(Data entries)
• • • •

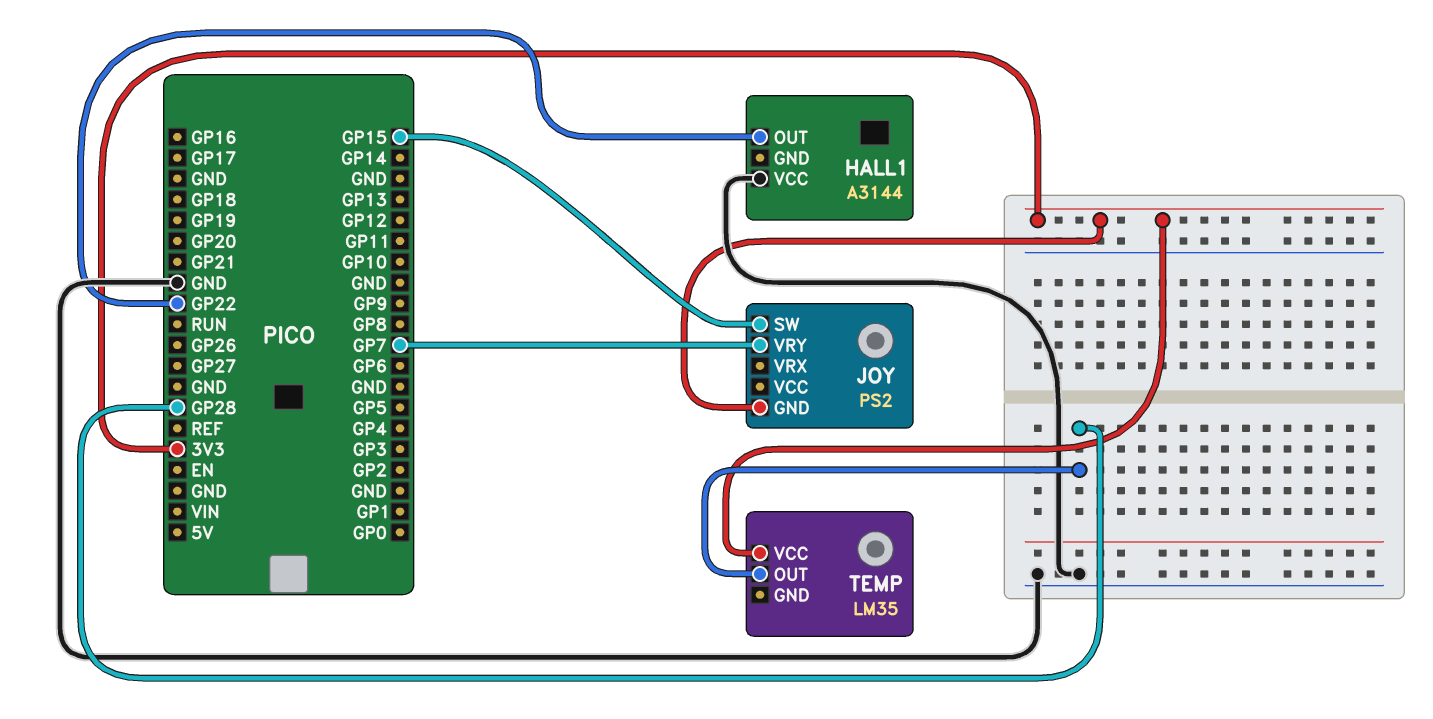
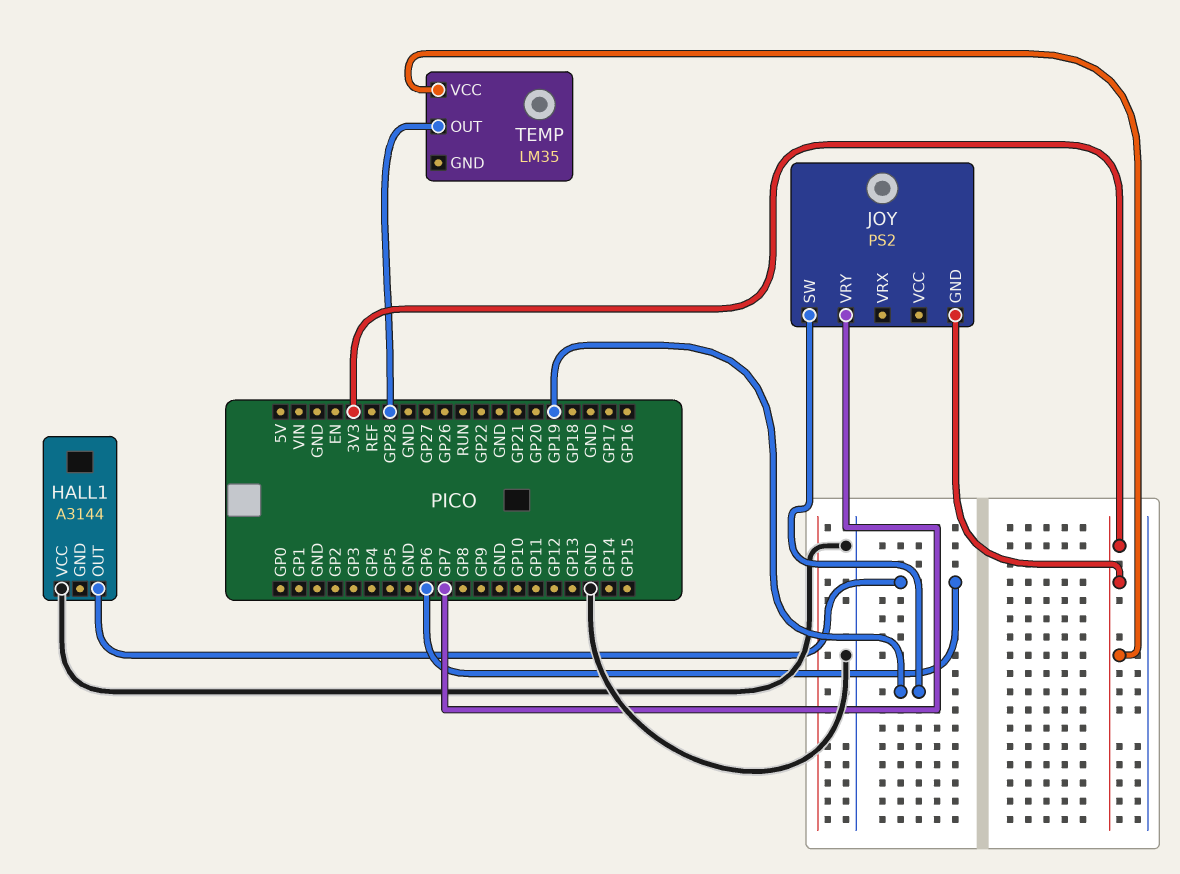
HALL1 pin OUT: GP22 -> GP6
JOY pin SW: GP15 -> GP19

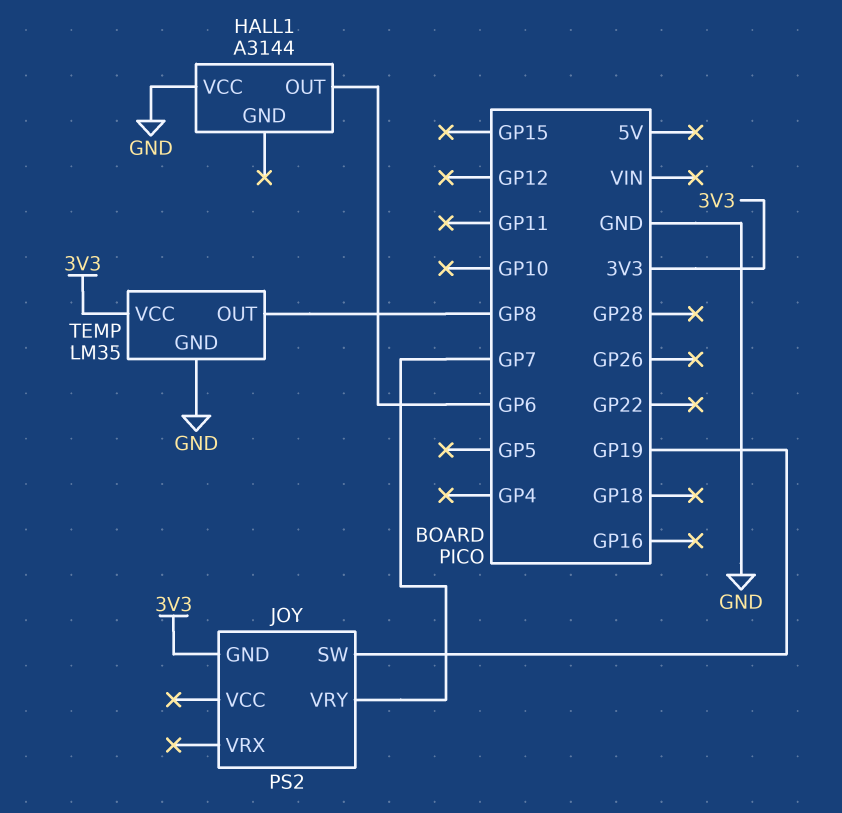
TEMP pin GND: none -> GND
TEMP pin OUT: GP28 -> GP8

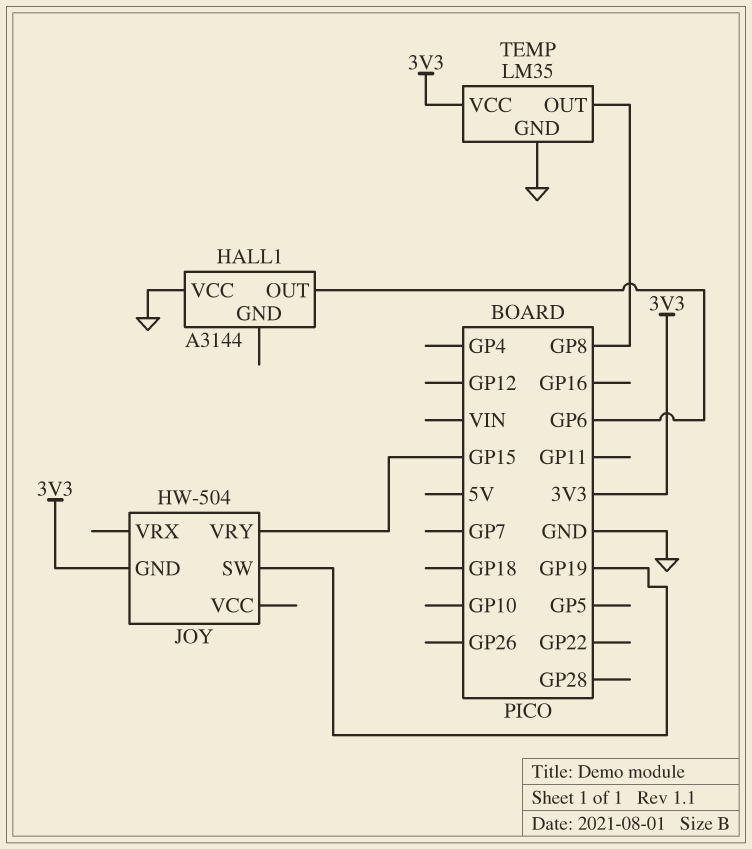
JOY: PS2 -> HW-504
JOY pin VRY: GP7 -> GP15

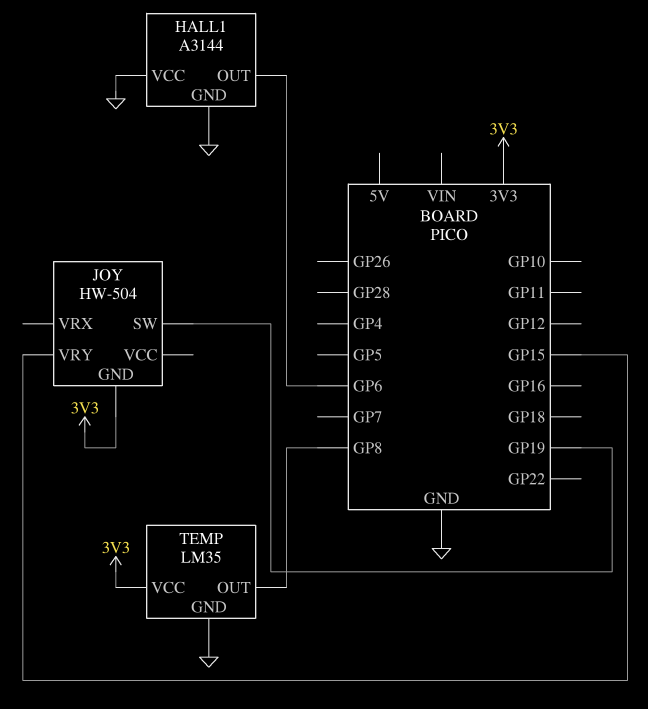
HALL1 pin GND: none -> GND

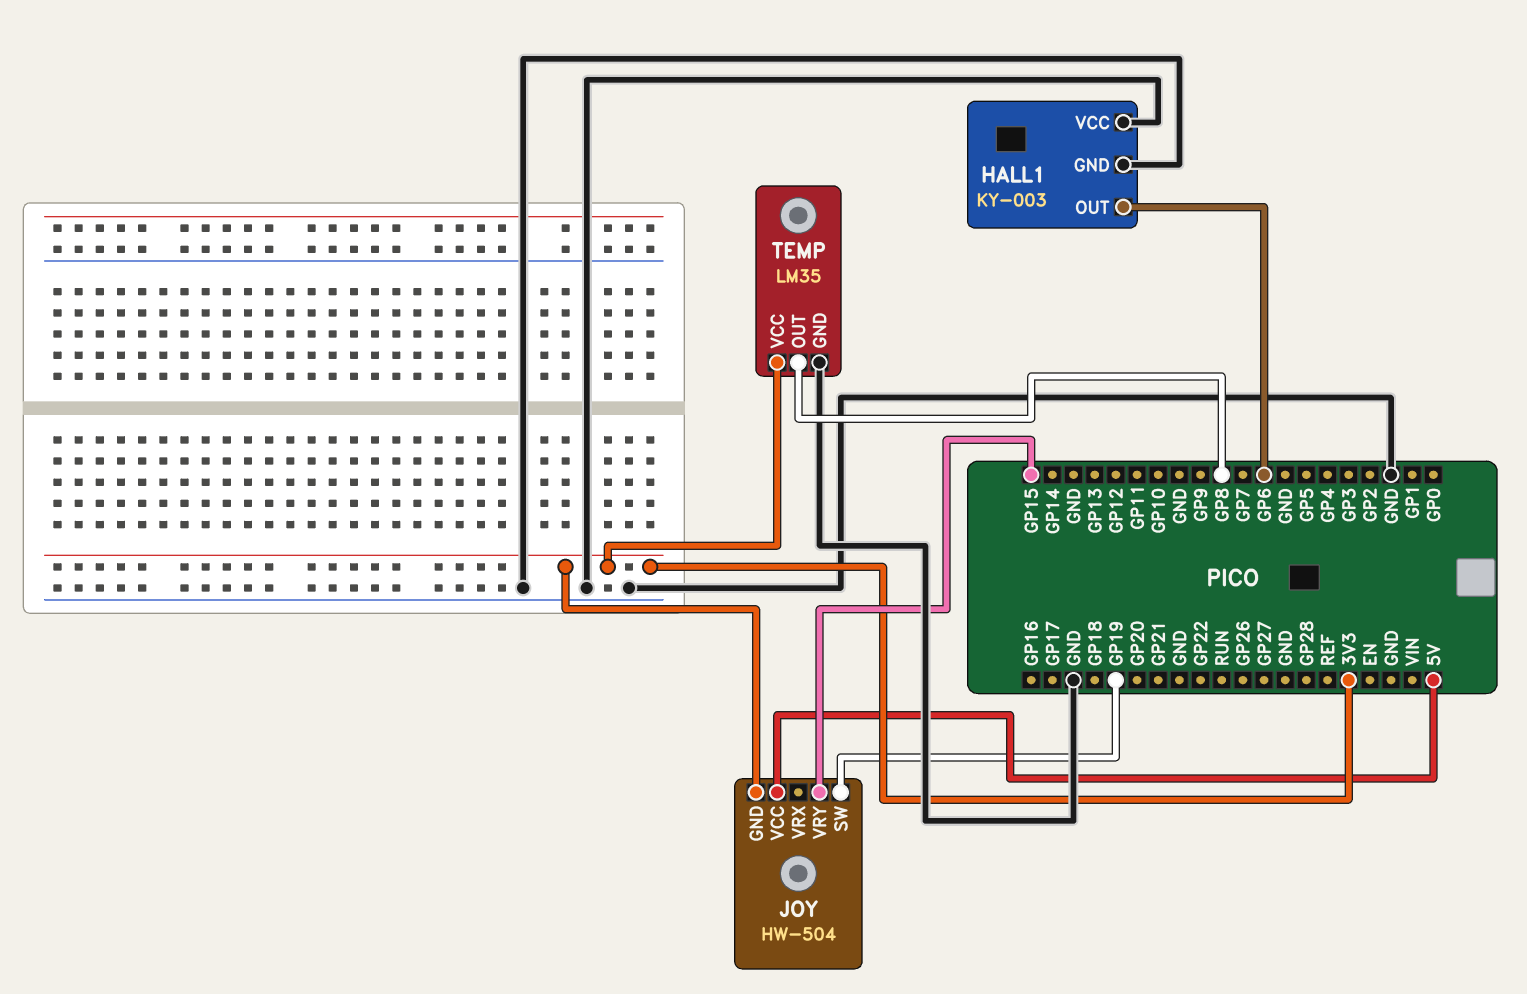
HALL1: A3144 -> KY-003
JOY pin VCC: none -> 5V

• • • •

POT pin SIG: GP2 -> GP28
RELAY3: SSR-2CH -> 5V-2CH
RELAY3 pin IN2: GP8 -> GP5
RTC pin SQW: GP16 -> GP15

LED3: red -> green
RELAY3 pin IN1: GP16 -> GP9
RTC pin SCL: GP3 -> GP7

• • • •

_INSTRUCTIONS TO FOLLOW:_ Among the records above, a stretch begins at the line containing "POT pin SIG: GP2 -> GP28" and ends at the line containing "RTC pin SCL: GP3 -> GP7". Restate that stretch word for word, and nothing else.

_YOUR SOLUTION:_
POT pin SIG: GP2 -> GP28
RELAY3: SSR-2CH -> 5V-2CH
RELAY3 pin IN2: GP8 -> GP5
RTC pin SQW: GP16 -> GP15

LED3: red -> green
RELAY3 pin IN1: GP16 -> GP9
RTC pin SCL: GP3 -> GP7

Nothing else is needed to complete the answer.